BEGIN INPUT DATA

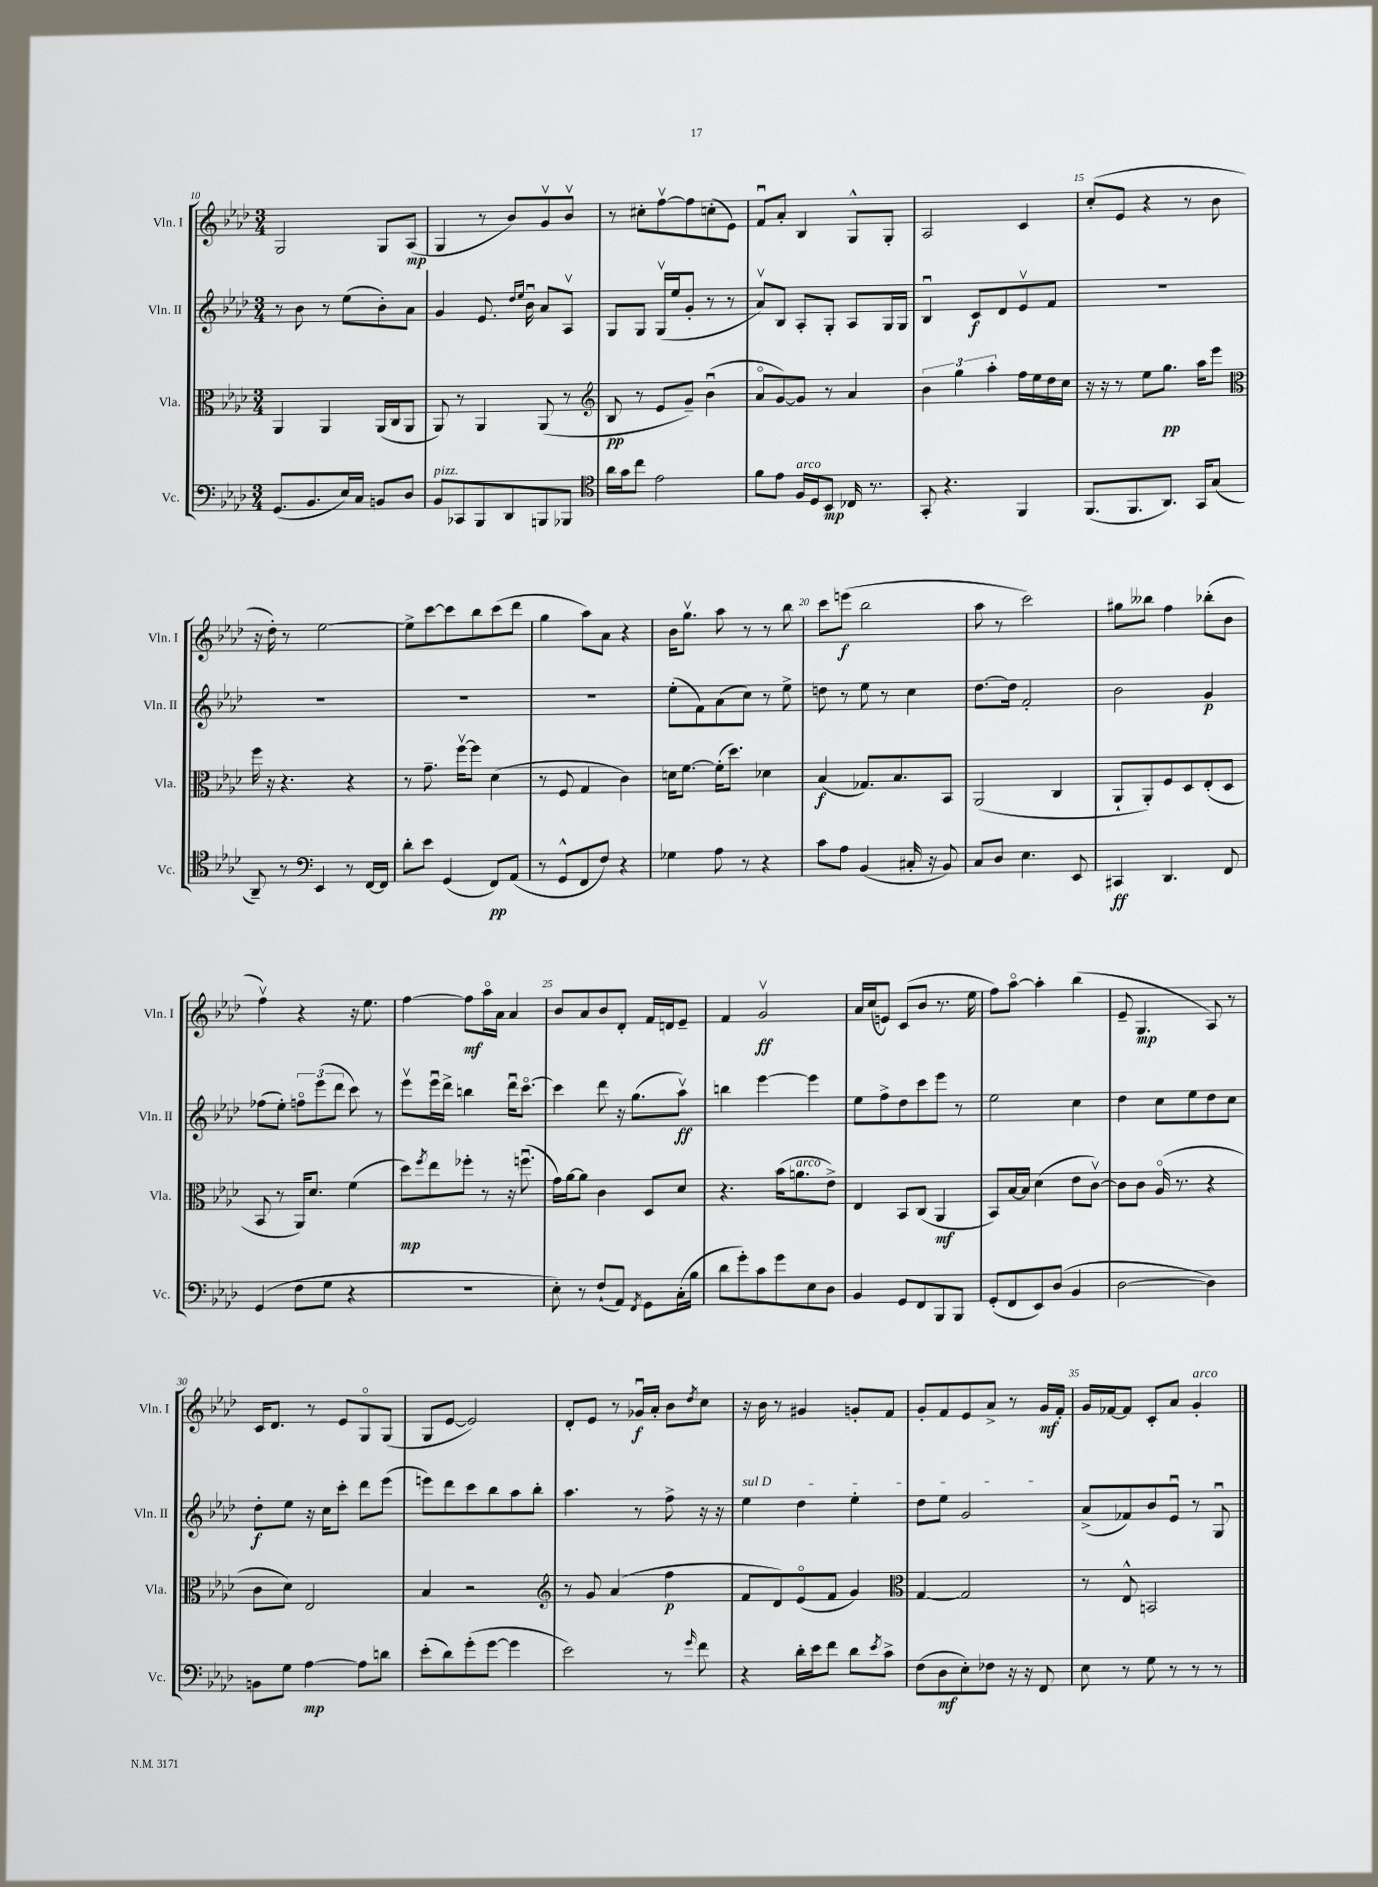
<<
\new StaffGroup <<
\new Staff = "s0" \with { instrumentName = "Vln. I" shortInstrumentName = "Vln. I" } {
    \clef treble \key aes \major \numericTimeSignature \time 3/4
    g2 g8 aes8\mp( |
    g4 r8 bes'8) g'8\upbow bes'8\upbow |
    r8 cis''8-. f''8~\upbow f''8 c''8-.( ees'8) |
    f'8\downbow aes'8-. bes4 g8-^ g8-. |
    aes2 c'4 |
    c''8-.( ees'8 r4 r8 bes'8 |
    r16 des''16-.) r8 ees''2~ |
    ees''8-> c'''8~ c'''8 bes''8 c'''8( des'''8 |
    g''4 aes''8) aes'8 r4 |
    bes'16 g''8.\upbow aes''8 r8 r8 bes''8 |
    c'''8 e'''8\f( bes''2 |
    aes''8 r8 c'''2) |
    gis''8 beses''8 f''4 bes''8-.( bes'8 |
    f''4\upbow) r4 r16 ees''8. |
    f''4~ f''8\mf aes''16\flageolet aes'16 aes'4 |
    bes'8 aes'8 bes'8 des'8-. f'16 d'16 ees'8-- |
    f'4 g'2\upbow\ff |
    aes'16 c''16( e'8) c'8( bes'8 r8. ees''16 |
    f''8) aes''8~\flageolet aes''4-. bes''4( |
    ees'8-- g4.\mp aes8) r8 |
    c'16 des'8. r8 ees'8 g8\flageolet g8( |
    g8 ees'8~ ees'2) |
    des'8-. ees'8 r8 ges'16\downbow\f aes'16-. bes'8 \acciaccatura { des''8 } c''8 |
    r16 bes'16 r8 gis'4 g'8-. f'8 |
    g'8-. f'8 ees'8 aes'8-> r8 g'16\mf f'16-. |
    g'16 fes'16~ fes'8 c'8-. aes'8 g'4-.^\markup { \italic "arco" } \bar "|." |
}
\new Staff = "s1" \with { instrumentName = "Vln. II" shortInstrumentName = "Vln. II" } {
    \clef treble \key aes \major \numericTimeSignature \time 3/4
    r8 bes'8 r8 ees''8( bes'8-.) aes'8 |
    g'4 ees'8. \grace { des''16 ees''16 } bes'16\downbow aes'8 aes8\upbow |
    g8 g8 g16\upbow( ees''16 g'8-. r8 r8 |
    aes'8\upbow) bes8 aes8-. g8-. aes8 g16 g16 |
    bes4\downbow c'8\f des'8 ees'8\upbow f'8 |
    R2. |
    R2. |
    R2. |
    R2. |
    ees''8-.( f'8) aes'8( c''8) r8 ees''8-> |
    d''8 r8 ees''8 r8 c''4 |
    des''8.~ des''16 f'2-. |
    bes'2 g'4\p |
    fes''8( ees''8-.) \tuplet 3/2 { f''8\flageolet ees'''8( des'''8 } c'''8) r8 |
    ees'''8\upbow ees'''16\downbow des'''16-> b''4 des'''16\downbow c'''8.~\flageolet |
    c'''4 des'''8 r16 g''8.( aes''8\upbow\ff) |
    b''4 ees'''4~ ees'''4 |
    ees''8 f''8-> des''8 c'''8 ees'''8 r8 |
    ees''2 c''4 |
    des''4 c''8 ees''8 des''8 c''8 |
    des''8-.\f ees''8 r16 c''16 c'''8-. des'''8 ees'''8( |
    e'''8) des'''8 c'''8 bes''8 aes''8 bes''8-. |
    aes''4. r8 f''8-> r16 r16 |
    \once \override TextSpanner.bound-details.left.text = \markup { \italic "sul D" } ees''4\startTextSpan des''4 ees''4-. |
    des''8 ees''8 g'2\stopTextSpan |
    aes'8->( fes'8) bes'8 ees'8\downbow r8 g8\downbow \bar "|." |
}
\new Staff = "s2" \with { instrumentName = "Vla." shortInstrumentName = "Vla." } {
    \clef alto \key aes \major \numericTimeSignature \time 3/4
    aes,4 aes,4 aes,16( c16 aes,8 |
    aes,8) r8 aes,4 aes,8( r8 |
    \clef treble bes8\pp r8 ees'8 g'8--) bes'4\downbow( |
    aes'8\flageolet g'8~) g'8 r8 aes'4 |
    \tuplet 3/2 { bes'4 g''4 aes''4-. } f''16 ees''16 des''16 c''16 |
    r16 r16 r8 ees''8 g''8.\pp aes''16 ees'''8 |
    \clef alto f''16 r16 r4. r4 |
    r8 g'8.-- f''16~\upbow f''8 des'4( |
    r8 f8 g4 c'4) |
    d'16 f'8.~ f'16-.( des''8.) des'4 |
    bes4\f( ges8.) bes8. bes,8 |
    aes,2( c4 |
    aes,8-! aes,8-.) f8 des8 ees8-.( des8 |
    bes,8 r8 aes,16) des'8. f'4( |
    des''8\mp) \acciaccatura { f''8 } ees''8 fes''8-. r8 r16 f''8.\downbow( |
    g'16) aes'16~ aes'8 c'4 des8 des'8 |
    r4. bes'16( a'8.^\markup { \italic "arco" } ees'8->) |
    ees4 bes,8 c8( aes,4\mf |
    bes,8) bes16~ bes16 des'4( ees'8 c'8~\upbow) |
    c'8 c'8 aes16\flageolet( r8. r4 |
    c'8 des'8) ees2 |
    bes4 r2 |
    \clef treble r8 g'8 aes'4( f''4\p |
    f'8 des'8) ees'8\flageolet( f'8 g'4) |
    \clef alto g4~ g2 |
    r8 ees8-^ b,2 \bar "|." |
}
\new Staff = "s3" \with { instrumentName = "Vc." shortInstrumentName = "Vc." } {
    \clef bass \key aes \major \numericTimeSignature \time 3/4
    g,8.( bes,8. ees16) c16 b,8 des8 |
    bes,8^\markup { \italic "pizz." } ces,8 bes,,8 des,8 b,,8 bes,,8 |
    \clef tenor aes'16 g'16 c''8 ees'2 |
    f'8 ees'8 f16^\markup { \italic "arco" } des16 bes,8\mp ces16 r8. |
    g,8-. r4. f,4 |
    f,8.( f,8. aes,8.) g,16 g8( |
    aes,8--) r8 \clef bass ees,4 r8 f,16~ f,16 |
    des'8-. ees'8 g,4( f,8\pp) aes,8( |
    r8 g,8-^ f,8 f8) r4 |
    ges4 aes8 r8 r4 |
    c'8 aes8 bes,4( cis16-. r16 bes,8) |
    c8 des8 ees4. ees,8 |
    cis,4\ff des,4. f,8 |
    g,4( f8 g8 r4 |
    R2. |
    ees8-.) r8 f8-!( aes,8) \acciaccatura { f,8 } g,8 c16-.( bes16 |
    des'8 g'8-.) c'8 g'8 ees8 des8 |
    bes,4 g,8 f,8 bes,,8 bes,,8 |
    g,8-.( f,8 ees,8) des8( bes,4 |
    des2~ des4) |
    b,8 g8 aes4~\mp aes8 d'8 |
    ees'8-.( des'8) g'8-.( g'8~ g'4 |
    ees'2) r8 \grace { g'16 } f'8 |
    r4 des'16-. ees'16 f'8 des'8 \acciaccatura { ees'8 } c'8-> |
    f8( des8\mf ees8-.) fes8 r16 r16 f,8 |
    ees8 r8 g8 r8 r8 r8 \bar "|." |
}
>>
>>
\layout { \context { \Score currentBarNumber = #10 \override BarNumber.break-visibility = ##(#f #t #t) barNumberVisibility = #(every-nth-bar-number-visible 5) } }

END INPUT DATA

(TASK DESCRIPTION): Write out the notation from all the records again, putting "Violin II" wherever "Vln. II" appears and keeping everything else the same. Leave the pictures out of your answer.

(TASK RESPONSE):
<<
\new StaffGroup <<
\new Staff = "s0" \with { instrumentName = "Vln. I" shortInstrumentName = "Vln. I" } {
    \clef treble \key aes \major \numericTimeSignature \time 3/4
    g2 g8 aes8\mp( |
    g4 r8 bes'8) g'8\upbow bes'8\upbow |
    r8 cis''8-. f''8~\upbow f''8 c''8-.( ees'8) |
    f'8\downbow aes'8-. bes4 g8-^ g8-. |
    aes2 c'4 |
    c''8-.( ees'8 r4 r8 bes'8 |
    r16 des''16-.) r8 ees''2~ |
    ees''8-> c'''8~ c'''8 bes''8 c'''8( des'''8 |
    g''4 aes''8) aes'8 r4 |
    bes'16 g''8.\upbow aes''8 r8 r8 bes''8 |
    c'''8 e'''8\f( bes''2 |
    aes''8 r8 c'''2) |
    gis''8 beses''8 f''4 bes''8-.( bes'8 |
    f''4\upbow) r4 r16 ees''8. |
    f''4~ f''8\mf aes''16\flageolet aes'16 aes'4 |
    bes'8 aes'8 bes'8 des'8-. f'16 d'16 ees'8-- |
    f'4 g'2\upbow\ff |
    aes'16 c''16( e'8) c'8( bes'8 r8. ees''16 |
    f''8) aes''8~\flageolet aes''4-. bes''4( |
    ees'8-- g4.\mp aes8) r8 |
    c'16 des'8. r8 ees'8 g8\flageolet g8( |
    g8 ees'8~ ees'2) |
    des'8-. ees'8 r8 ges'16\downbow\f aes'16-. bes'8 \acciaccatura { des''8 } c''8 |
    r16 bes'16 r8 gis'4 g'8-. f'8 |
    g'8-. f'8 ees'8 aes'8-> r8 g'16\mf f'16-. |
    g'16 fes'16~ fes'8 c'8-. aes'8 g'4-.^\markup { \italic "arco" } \bar "|." |
}
\new Staff = "s1" \with { instrumentName = "Violin II" shortInstrumentName = "Violin II" } {
    \clef treble \key aes \major \numericTimeSignature \time 3/4
    r8 bes'8 r8 ees''8( bes'8-.) aes'8 |
    g'4 ees'8. \grace { des''16 ees''16 } bes'16\downbow aes'8 aes8\upbow |
    g8 g8 g16\upbow( ees''16 g'8-. r8 r8 |
    aes'8\upbow) bes8 aes8-. g8-. aes8 g16 g16 |
    bes4\downbow c'8\f des'8 ees'8\upbow f'8 |
    R2. |
    R2. |
    R2. |
    R2. |
    ees''8-.( f'8) aes'8( c''8) r8 ees''8-> |
    d''8 r8 ees''8 r8 c''4 |
    des''8.~ des''16 f'2-. |
    bes'2 g'4\p |
    fes''8( ees''8-.) \tuplet 3/2 { f''8\flageolet ees'''8( des'''8 } c'''8) r8 |
    ees'''8\upbow ees'''16\downbow des'''16-> b''4 des'''16\downbow c'''8.~\flageolet |
    c'''4 des'''8 r16 g''8.( aes''8\upbow\ff) |
    b''4 ees'''4~ ees'''4 |
    ees''8 f''8-> des''8 c'''8 ees'''8 r8 |
    ees''2 c''4 |
    des''4 c''8 ees''8 des''8 c''8 |
    des''8-.\f ees''8 r16 c''16 c'''8-. des'''8 ees'''8( |
    e'''8) des'''8 c'''8 bes''8 aes''8 bes''8-. |
    aes''4. r8 f''8-> r16 r16 |
    \once \override TextSpanner.bound-details.left.text = \markup { \italic "sul D" } ees''4\startTextSpan des''4 ees''4-. |
    des''8 ees''8 g'2\stopTextSpan |
    aes'8->( fes'8) bes'8 ees'8\downbow r8 g8\downbow \bar "|." |
}
\new Staff = "s2" \with { instrumentName = "Vla." shortInstrumentName = "Vla." } {
    \clef alto \key aes \major \numericTimeSignature \time 3/4
    aes,4 aes,4 aes,16( c16 aes,8 |
    aes,8) r8 aes,4 aes,8( r8 |
    \clef treble bes8\pp r8 ees'8 g'8--) bes'4\downbow( |
    aes'8\flageolet g'8~) g'8 r8 aes'4 |
    \tuplet 3/2 { bes'4 g''4 aes''4-. } f''16 ees''16 des''16 c''16 |
    r16 r16 r8 ees''8 g''8.\pp aes''16 ees'''8 |
    \clef alto f''16 r16 r4. r4 |
    r8 g'8.-- f''16~\upbow f''8 des'4( |
    r8 f8 g4 c'4) |
    d'16 f'8.~ f'16-.( des''8.) des'4 |
    bes4\f( ges8.) bes8. bes,8 |
    aes,2( c4 |
    aes,8-! aes,8-.) f8 des8 ees8-.( des8 |
    bes,8 r8 aes,16) des'8. f'4( |
    des''8\mp) \acciaccatura { f''8 } ees''8 fes''8-. r8 r16 f''8.\downbow( |
    g'16) aes'16~ aes'8 c'4 des8 des'8 |
    r4. bes'16( a'8.^\markup { \italic "arco" } ees'8->) |
    ees4 bes,8 c8( aes,4\mf |
    bes,8) bes16~ bes16 des'4( ees'8 c'8~\upbow) |
    c'8 c'8 aes16\flageolet( r8. r4 |
    c'8 des'8) ees2 |
    bes4 r2 |
    \clef treble r8 g'8 aes'4( f''4\p |
    f'8 des'8) ees'8\flageolet( f'8 g'4) |
    \clef alto g4~ g2 |
    r8 ees8-^ b,2 \bar "|." |
}
\new Staff = "s3" \with { instrumentName = "Vc." shortInstrumentName = "Vc." } {
    \clef bass \key aes \major \numericTimeSignature \time 3/4
    g,8.( bes,8. ees16) c16 b,8 des8 |
    bes,8^\markup { \italic "pizz." } ces,8 bes,,8 des,8 b,,8 bes,,8 |
    \clef tenor aes'16 g'16 c''8 ees'2 |
    f'8 ees'8 f16^\markup { \italic "arco" } des16 bes,8\mp ces16 r8. |
    g,8-. r4. f,4 |
    f,8.( f,8. aes,8.) g,16 g8( |
    aes,8--) r8 \clef bass ees,4 r8 f,16~ f,16 |
    des'8-. ees'8 g,4( f,8\pp) aes,8( |
    r8 g,8-^ f,8 f8) r4 |
    ges4 aes8 r8 r4 |
    c'8 aes8 bes,4( cis16-. r16 bes,8) |
    c8 des8 ees4. ees,8 |
    cis,4\ff des,4. f,8 |
    g,4( f8 g8 r4 |
    R2. |
    ees8-.) r8 f8-!( aes,8) \acciaccatura { f,8 } g,8 c16-.( bes16 |
    des'8 g'8-.) c'8 g'8 ees8 des8 |
    bes,4 g,8 f,8 bes,,8 bes,,8 |
    g,8-.( f,8 ees,8) des8( bes,4 |
    des2~ des4) |
    b,8 g8 aes4~\mp aes8 d'8 |
    ees'8-.( des'8) g'8-.( g'8~ g'4 |
    ees'2) r8 \grace { g'16 } f'8 |
    r4 des'16-. ees'16 f'8 des'8 \acciaccatura { ees'8 } c'8-> |
    f8( des8\mf ees8-.) fes8 r16 r16 f,8 |
    ees8 r8 g8 r8 r8 r8 \bar "|." |
}
>>
>>
\layout { \context { \Score currentBarNumber = #10 \override BarNumber.break-visibility = ##(#f #t #t) barNumberVisibility = #(every-nth-bar-number-visible 5) } }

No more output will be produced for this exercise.